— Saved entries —
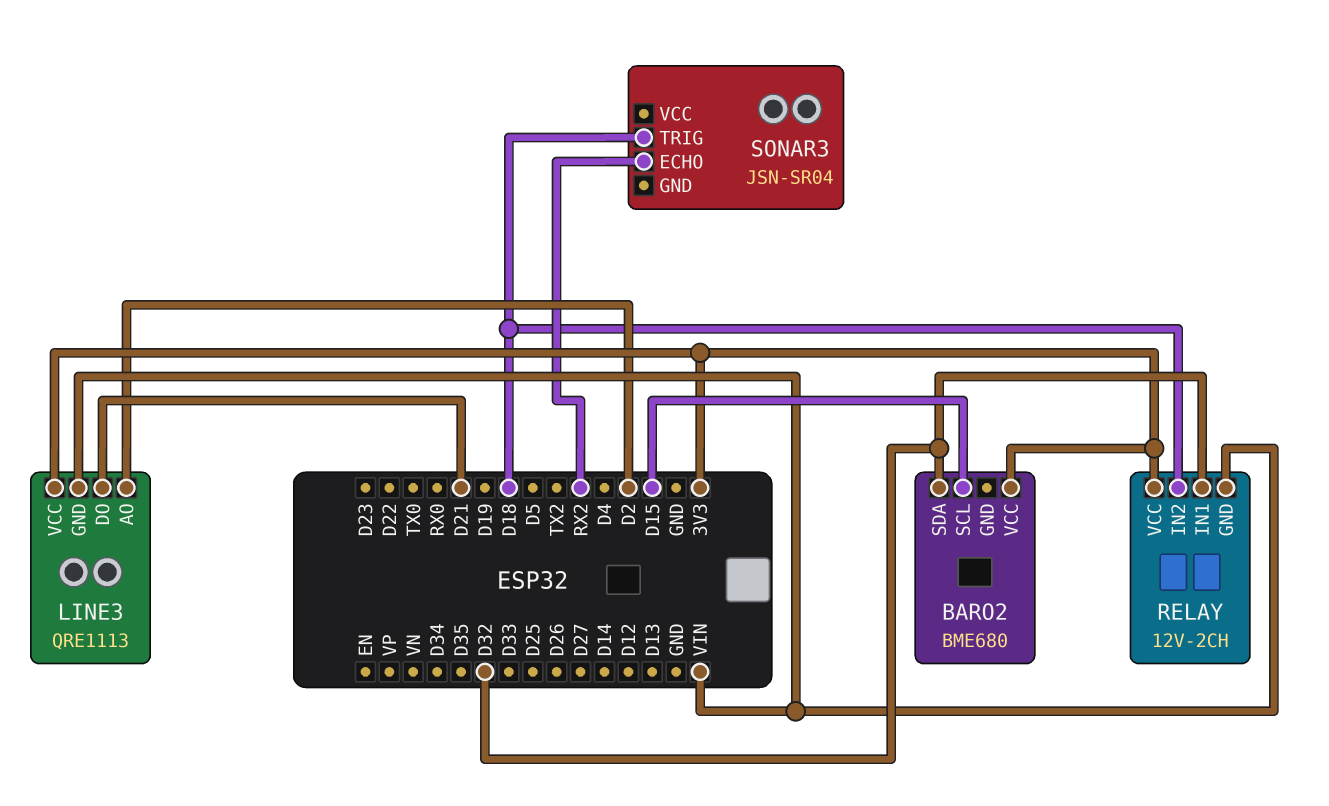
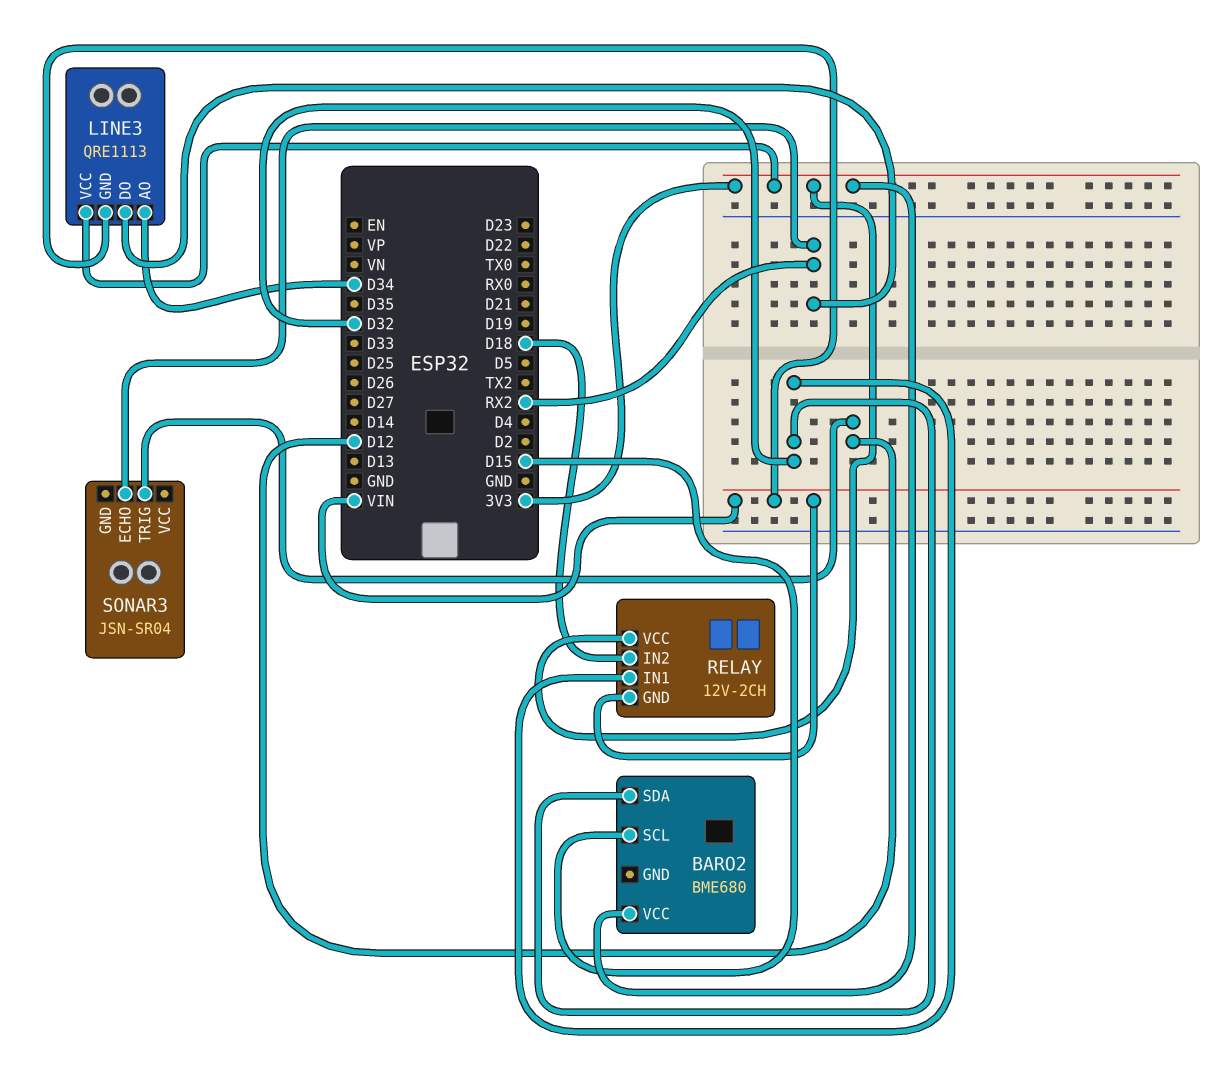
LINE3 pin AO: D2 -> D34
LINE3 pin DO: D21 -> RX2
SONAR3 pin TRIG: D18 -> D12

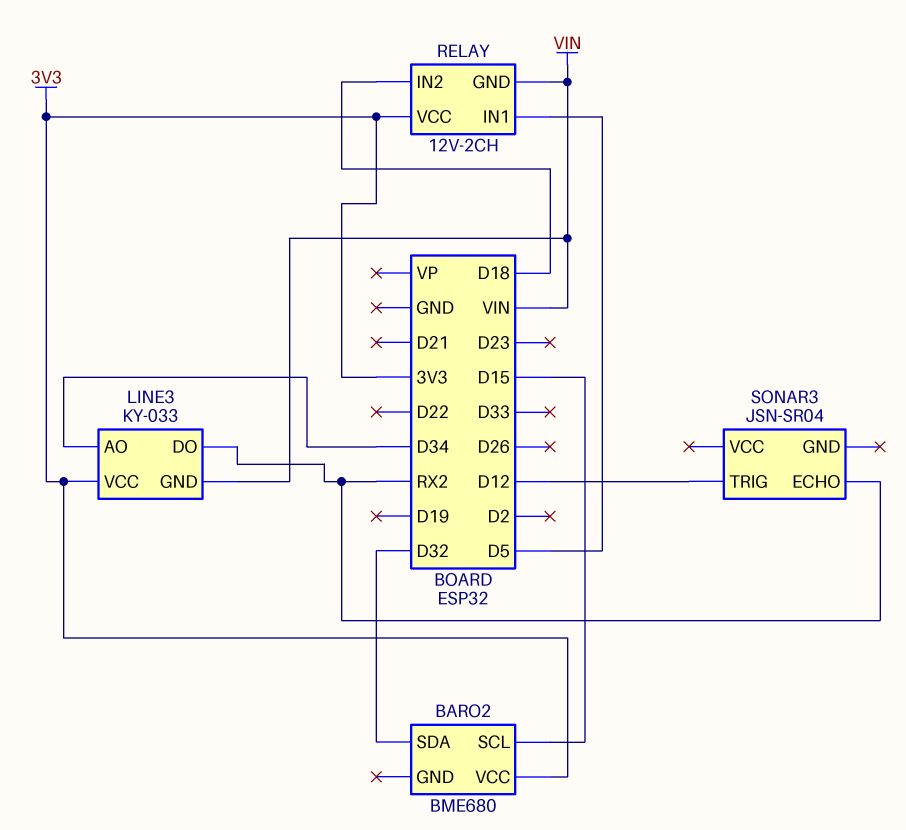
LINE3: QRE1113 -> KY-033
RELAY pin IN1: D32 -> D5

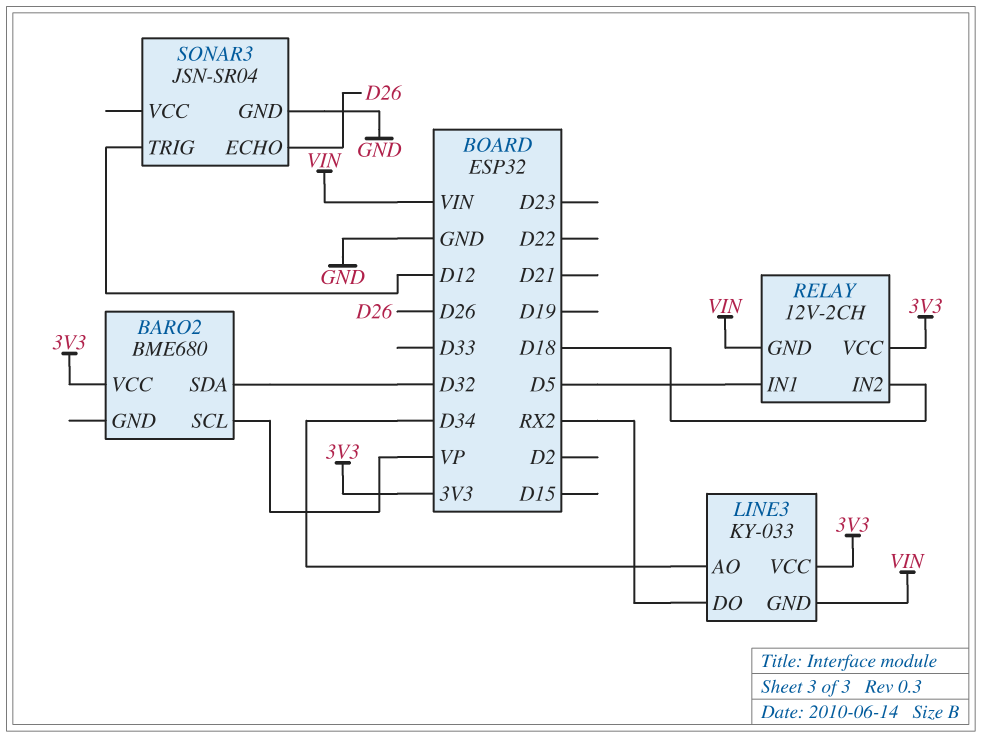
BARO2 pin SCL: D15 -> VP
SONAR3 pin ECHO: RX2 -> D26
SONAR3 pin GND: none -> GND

— WHAT IS REQUIRED —
Word for word, repeat each record above; leave out every picture.

— EXERCISE OUTPUT —
LINE3 pin AO: D2 -> D34
LINE3 pin DO: D21 -> RX2
SONAR3 pin TRIG: D18 -> D12

LINE3: QRE1113 -> KY-033
RELAY pin IN1: D32 -> D5

BARO2 pin SCL: D15 -> VP
SONAR3 pin ECHO: RX2 -> D26
SONAR3 pin GND: none -> GND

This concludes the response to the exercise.